START DATA EXTRACT

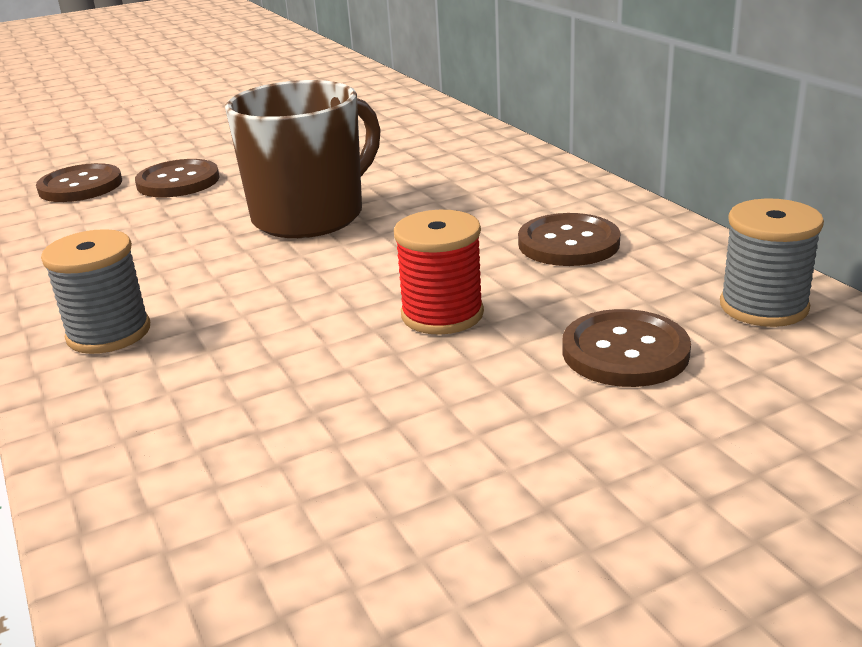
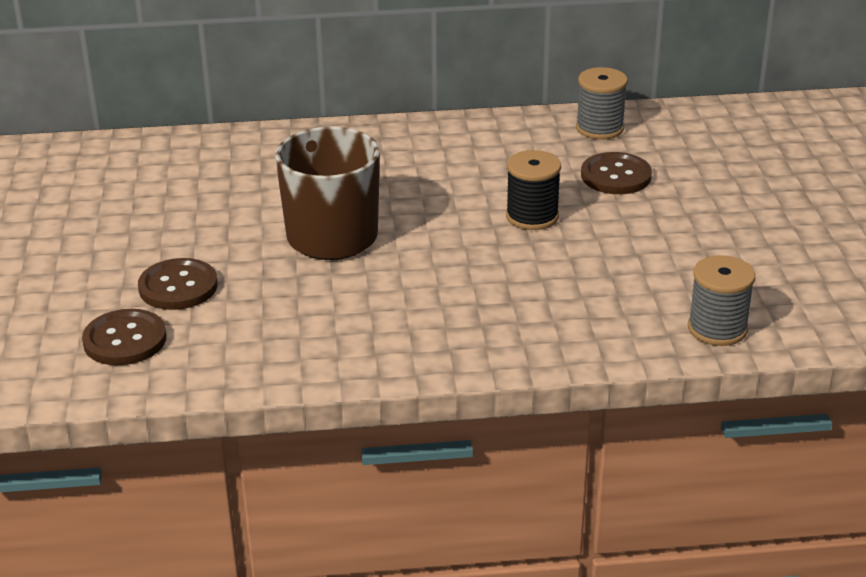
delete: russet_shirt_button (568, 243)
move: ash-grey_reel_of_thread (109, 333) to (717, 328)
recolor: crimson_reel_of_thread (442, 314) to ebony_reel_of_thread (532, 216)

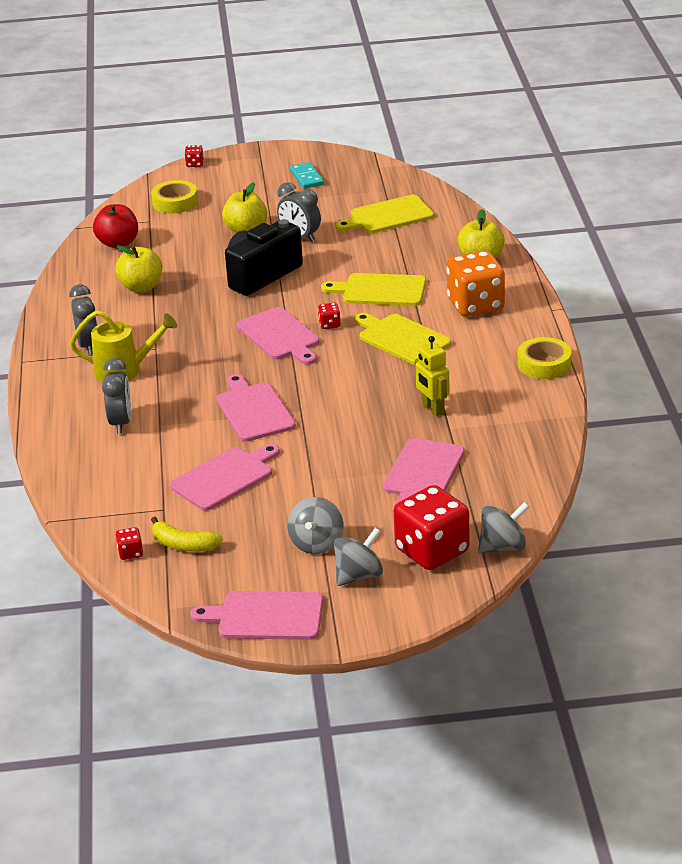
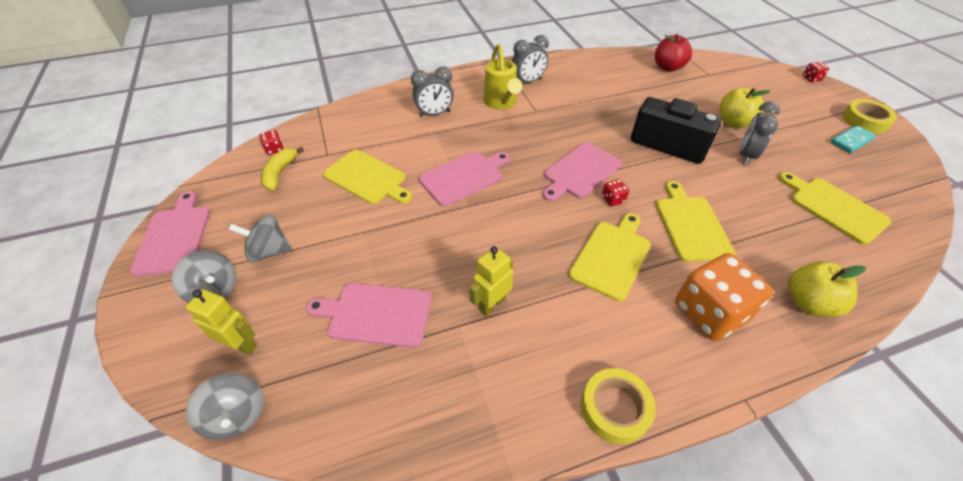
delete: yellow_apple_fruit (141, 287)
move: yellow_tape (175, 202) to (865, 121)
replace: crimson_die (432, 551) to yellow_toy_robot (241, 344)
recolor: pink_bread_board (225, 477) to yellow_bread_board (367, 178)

END DATA EXTRACT

**REQUIRED ACTION:**
Set down exactly the lines between the one with "move: ash-grey_reel_of_thread (109, 333)" and the last line of the material above, both included, but none of the pictures.

**EXERCISE RESULT:**
move: ash-grey_reel_of_thread (109, 333) to (717, 328)
recolor: crimson_reel_of_thread (442, 314) to ebony_reel_of_thread (532, 216)

delete: yellow_apple_fruit (141, 287)
move: yellow_tape (175, 202) to (865, 121)
replace: crimson_die (432, 551) to yellow_toy_robot (241, 344)
recolor: pink_bread_board (225, 477) to yellow_bread_board (367, 178)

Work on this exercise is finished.